- **Task input**:

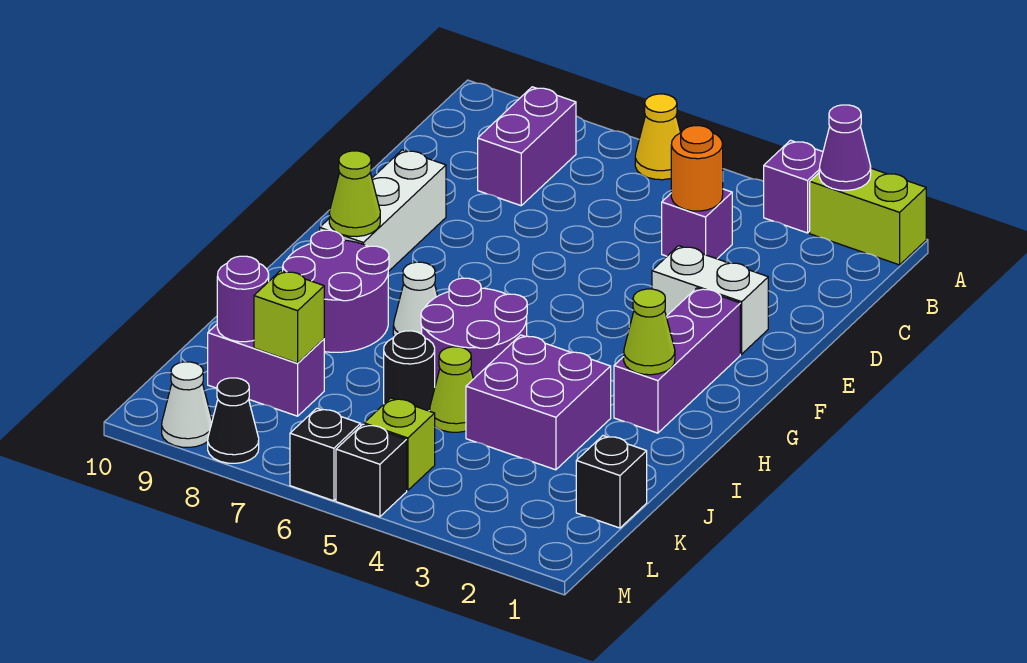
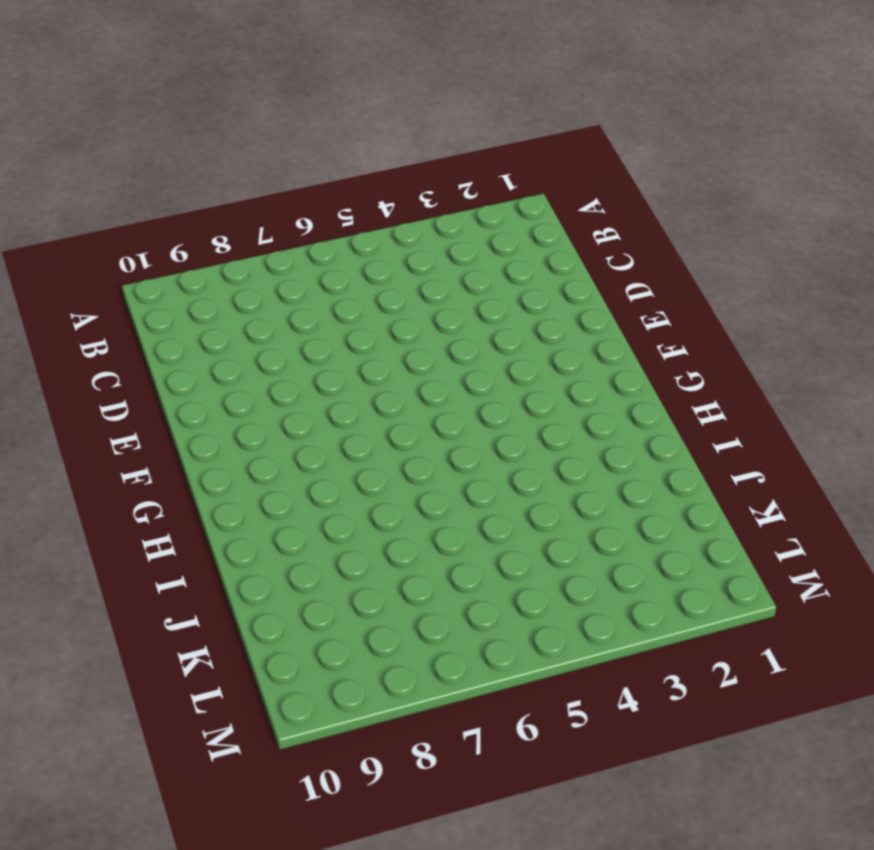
none -> lime 1x2 brick [810,168,926,265]
none -> purple 1x1 brick [764,140,823,233]
none -> yellow 1x1 cone [635,94,681,180]

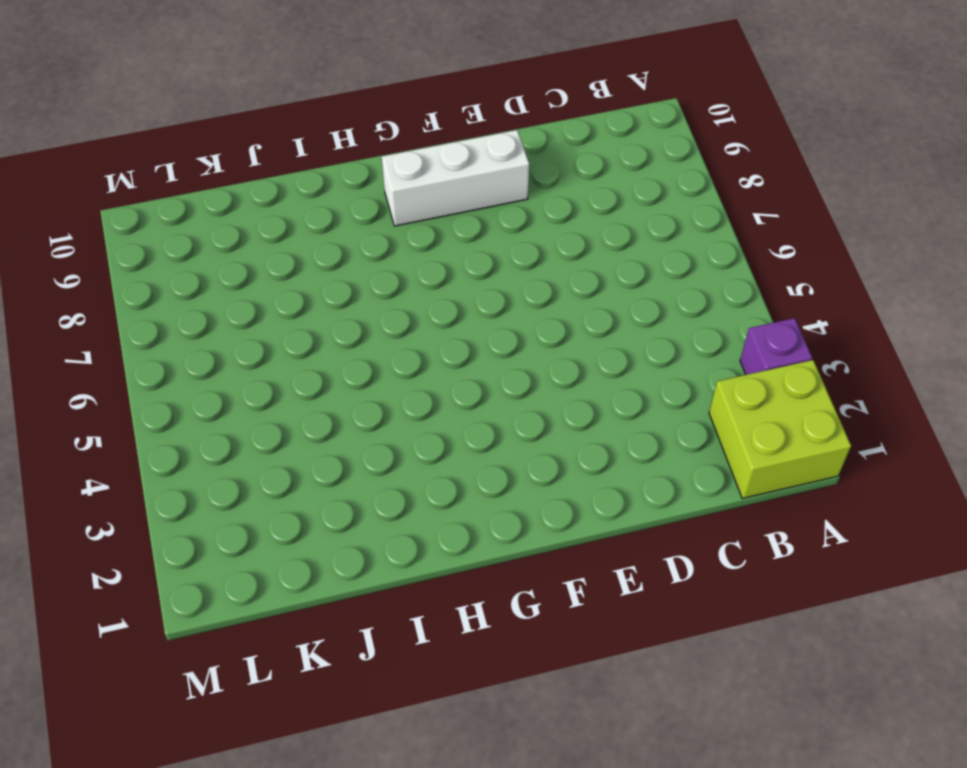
lime 2x2 brick [709,360,851,498] -> lime 1x2 brick [810,168,926,265]
none -> yellow 1x1 cone [635,94,681,180]
none -> purple 1x2 brick [478,87,576,206]
none -> purple 1x1 brick [662,189,732,259]

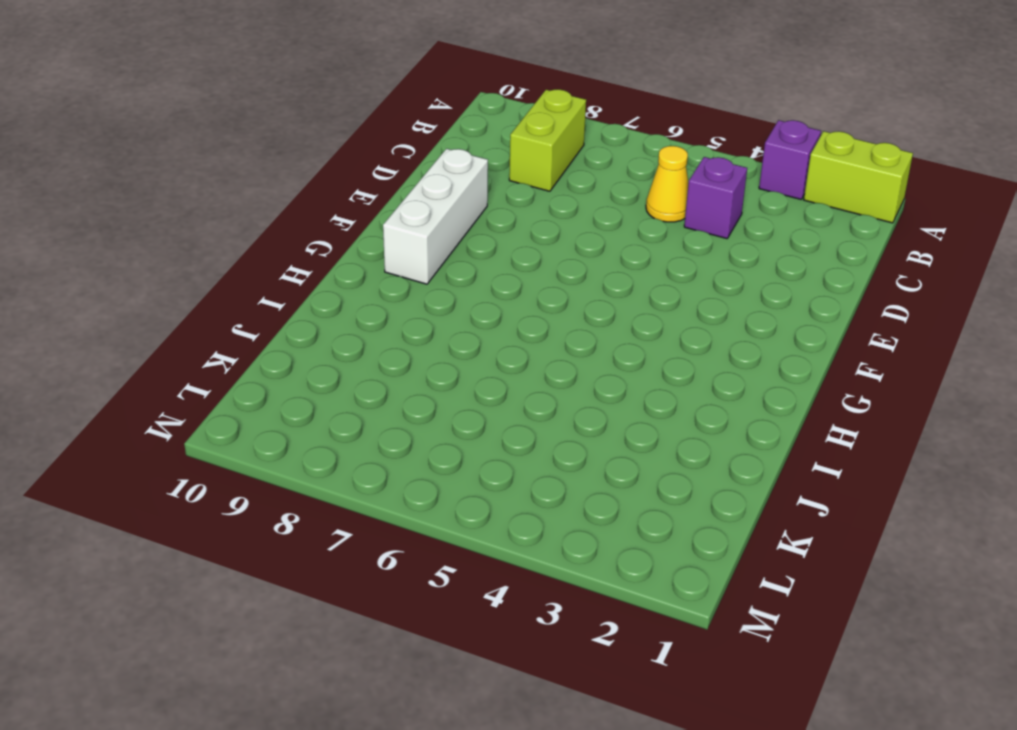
lime 1x2 brick [509,89,586,191] -> purple 1x2 brick [478,87,576,206]
yellow 1x1 cone [646,146,689,222] -> yellow 1x1 cone moved to [635,94,681,180]
none -> white 1x2 brick [652,246,768,354]
none -> purple 1x3 brick [614,288,740,433]
none -> purple 2x2 round brick [421,278,527,385]

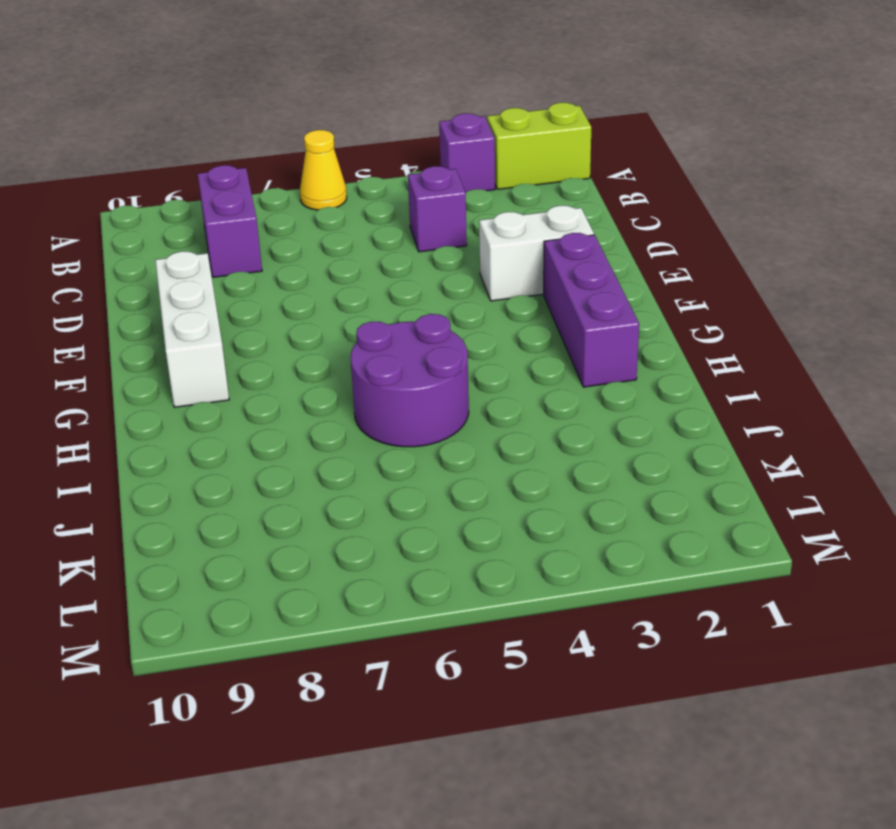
none -> white 1x1 cone [393,262,437,336]
none -> purple 2x2 round brick [283,230,389,352]
none -> purple 2x2 brick [466,335,611,470]

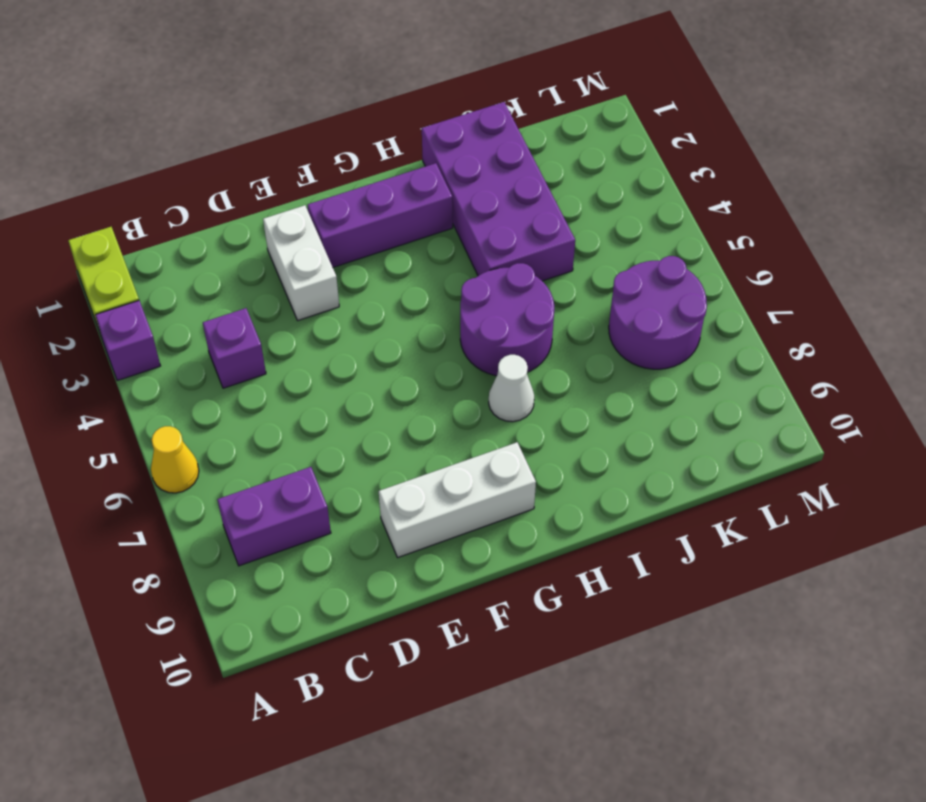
purple 2x4 brick [422,102,575,281] -> purple 2x2 brick [466,335,611,470]
purple 2x2 round brick [609,256,707,369] -> purple 2x2 round brick moved to [283,230,389,352]
none -> lime 1x1 cone [430,347,473,432]
none -> black 1x1 round brick [384,331,435,411]
none -> black 1x1 brick [576,436,647,528]

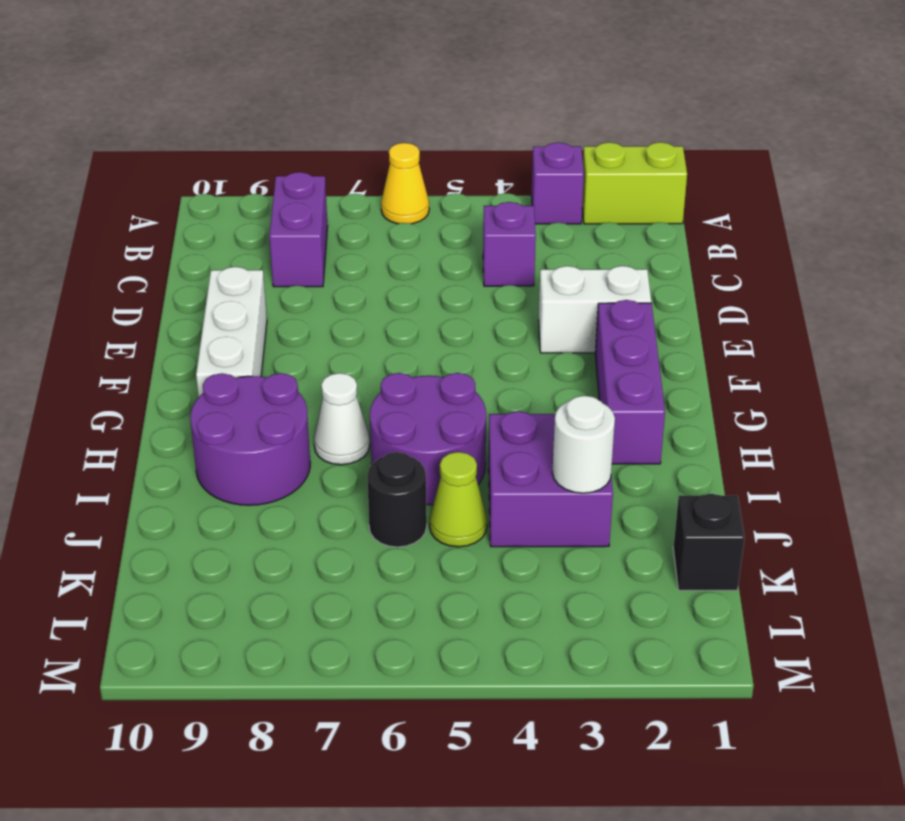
white 1x1 round brick [552,396,615,493] -> none
none -> purple 1x2 brick [208,324,324,416]
none -> lime 1x1 brick [364,398,435,490]
none -> black 1x1 brick [336,424,407,517]

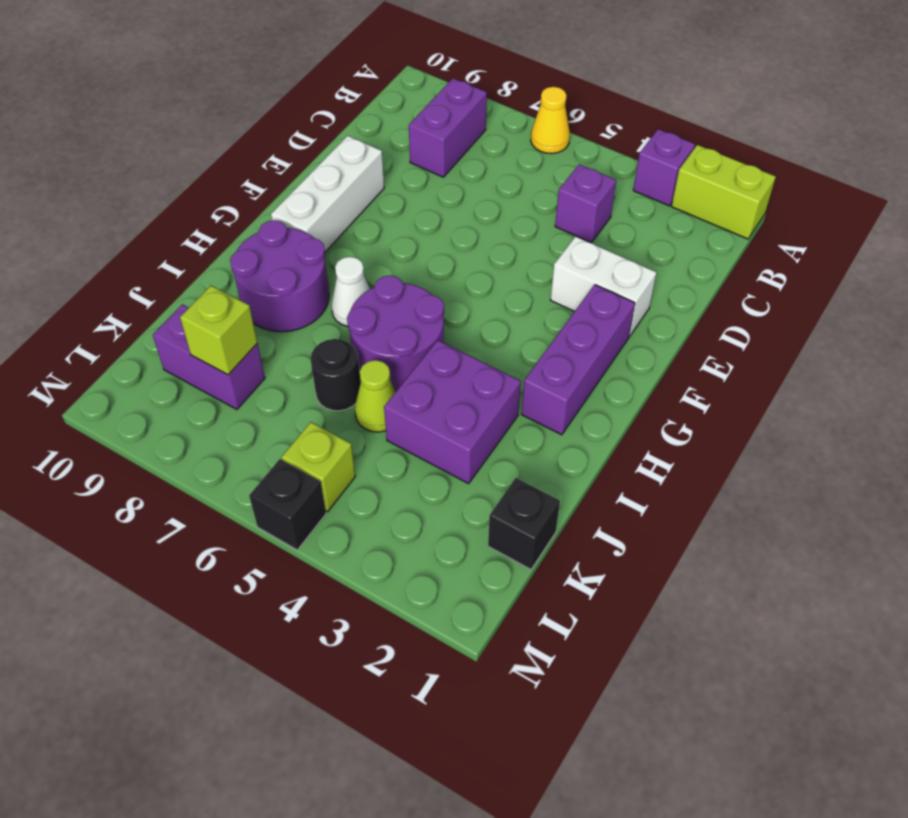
none -> black 1x1 brick [290,408,361,501]
none -> black 1x1 cone [208,378,259,463]
none -> white 1x1 cone [162,362,212,447]

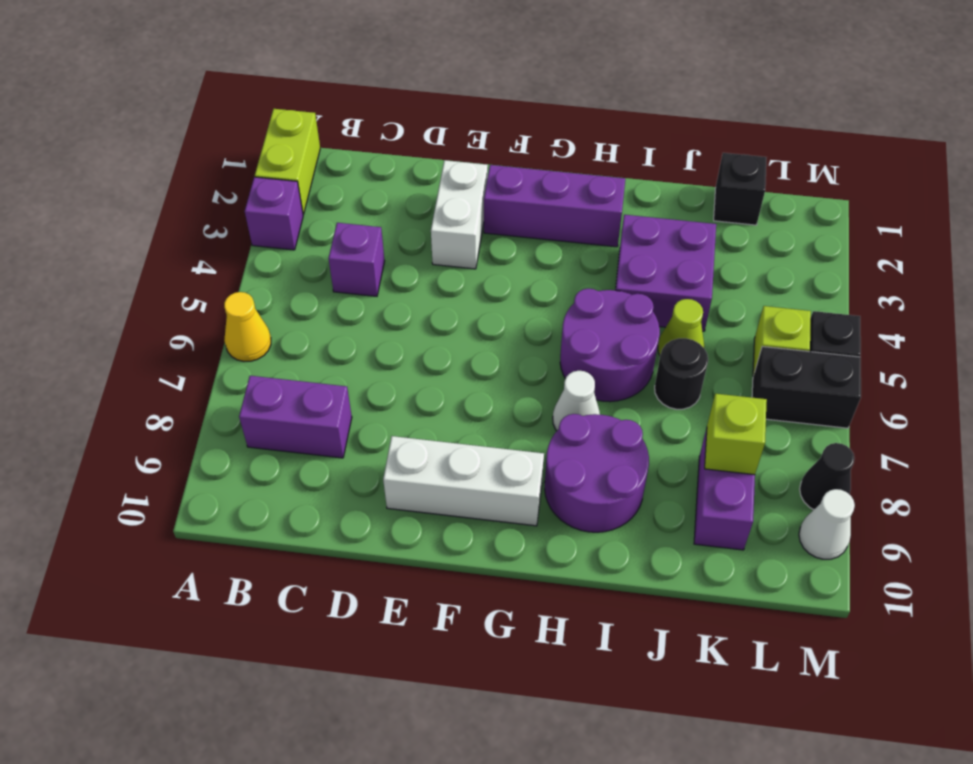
black 1x2 brick [752,347,861,428] -> black 1x1 brick [290,408,361,501]
none -> purple 1x1 cone [819,105,871,190]
none -> orange 1x1 round brick [671,126,723,211]
none -> lime 1x1 cone [329,151,380,237]

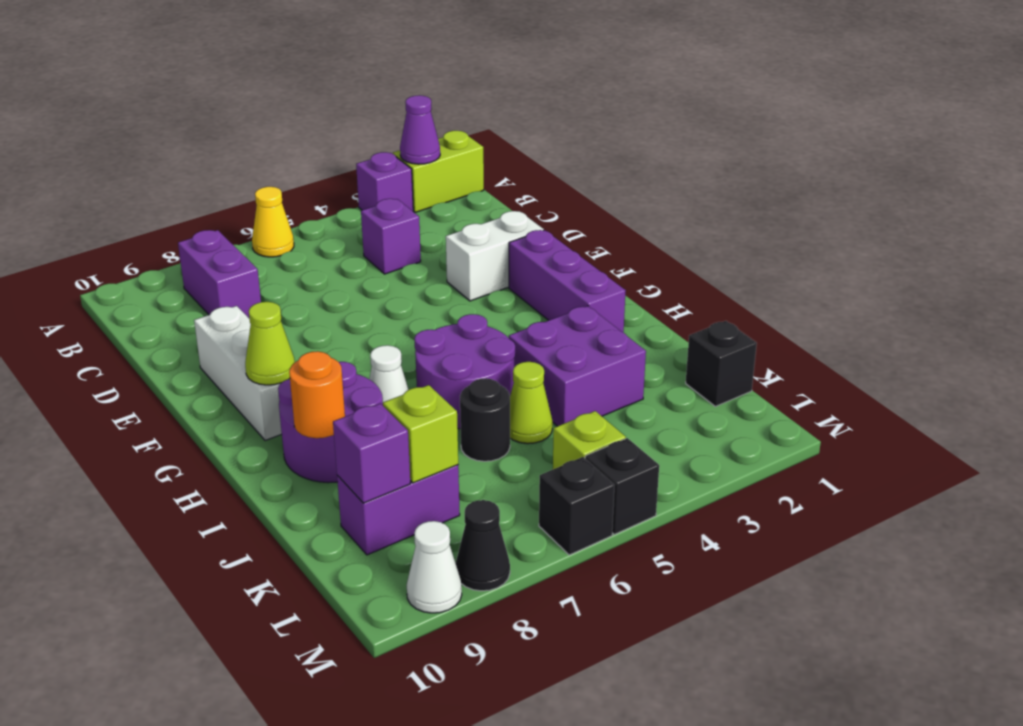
orange 1x1 round brick [289,351,345,438] -> orange 1x1 round brick moved to [671,126,723,211]
purple 1x1 brick [333,403,410,503] -> purple 1x1 round brick [217,256,269,342]
none -> lime 1x1 cone [624,289,675,375]

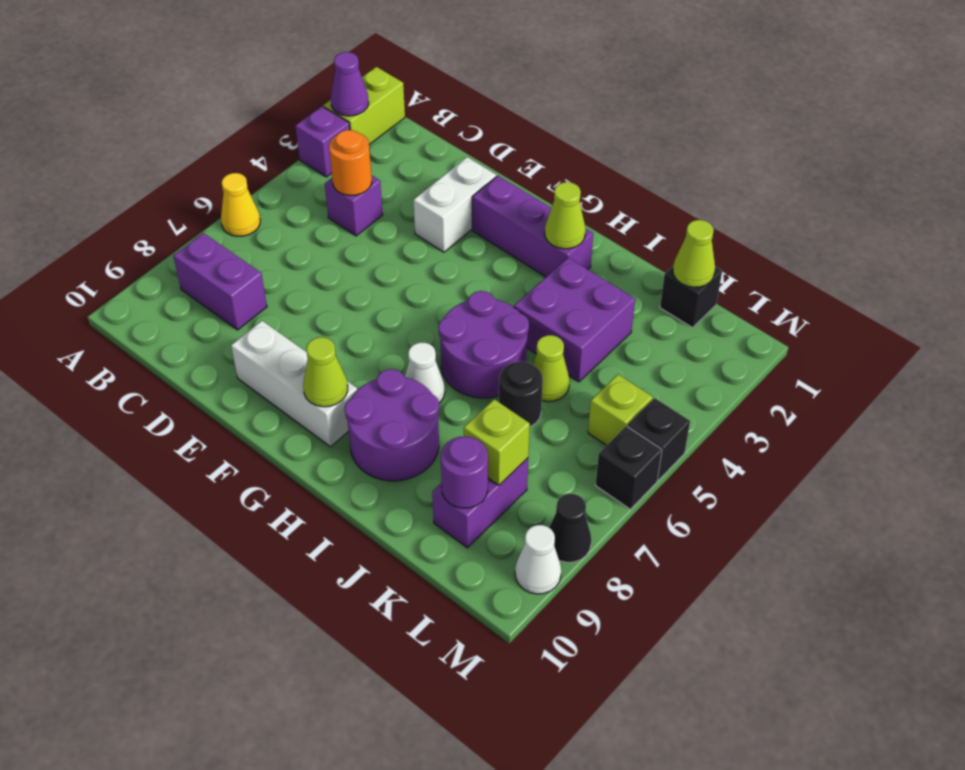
lime 1x1 cone [673,220,715,287] -> none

- **Exercise details**:
Transcribe the data exactly, minus any images.

- **Task response**:
none -> lime 1x2 brick [810,168,926,265]
none -> purple 1x1 brick [764,140,823,233]
none -> yellow 1x1 cone [635,94,681,180]

lime 2x2 brick [709,360,851,498] -> lime 1x2 brick [810,168,926,265]
none -> yellow 1x1 cone [635,94,681,180]
none -> purple 1x2 brick [478,87,576,206]
none -> purple 1x1 brick [662,189,732,259]

lime 1x2 brick [509,89,586,191] -> purple 1x2 brick [478,87,576,206]
yellow 1x1 cone [646,146,689,222] -> yellow 1x1 cone moved to [635,94,681,180]
none -> white 1x2 brick [652,246,768,354]
none -> purple 1x3 brick [614,288,740,433]
none -> purple 2x2 round brick [421,278,527,385]

none -> white 1x1 cone [393,262,437,336]
none -> purple 2x2 round brick [283,230,389,352]
none -> purple 2x2 brick [466,335,611,470]

purple 2x4 brick [422,102,575,281] -> purple 2x2 brick [466,335,611,470]
purple 2x2 round brick [609,256,707,369] -> purple 2x2 round brick moved to [283,230,389,352]
none -> lime 1x1 cone [430,347,473,432]
none -> black 1x1 round brick [384,331,435,411]
none -> black 1x1 brick [576,436,647,528]

white 1x1 round brick [552,396,615,493] -> none
none -> purple 1x2 brick [208,324,324,416]
none -> lime 1x1 brick [364,398,435,490]
none -> black 1x1 brick [336,424,407,517]

none -> black 1x1 brick [290,408,361,501]
none -> black 1x1 cone [208,378,259,463]
none -> white 1x1 cone [162,362,212,447]

black 1x2 brick [752,347,861,428] -> black 1x1 brick [290,408,361,501]
none -> purple 1x1 cone [819,105,871,190]
none -> orange 1x1 round brick [671,126,723,211]
none -> lime 1x1 cone [329,151,380,237]

orange 1x1 round brick [289,351,345,438] -> orange 1x1 round brick moved to [671,126,723,211]
purple 1x1 brick [333,403,410,503] -> purple 1x1 round brick [217,256,269,342]
none -> lime 1x1 cone [624,289,675,375]

lime 1x1 cone [673,220,715,287] -> none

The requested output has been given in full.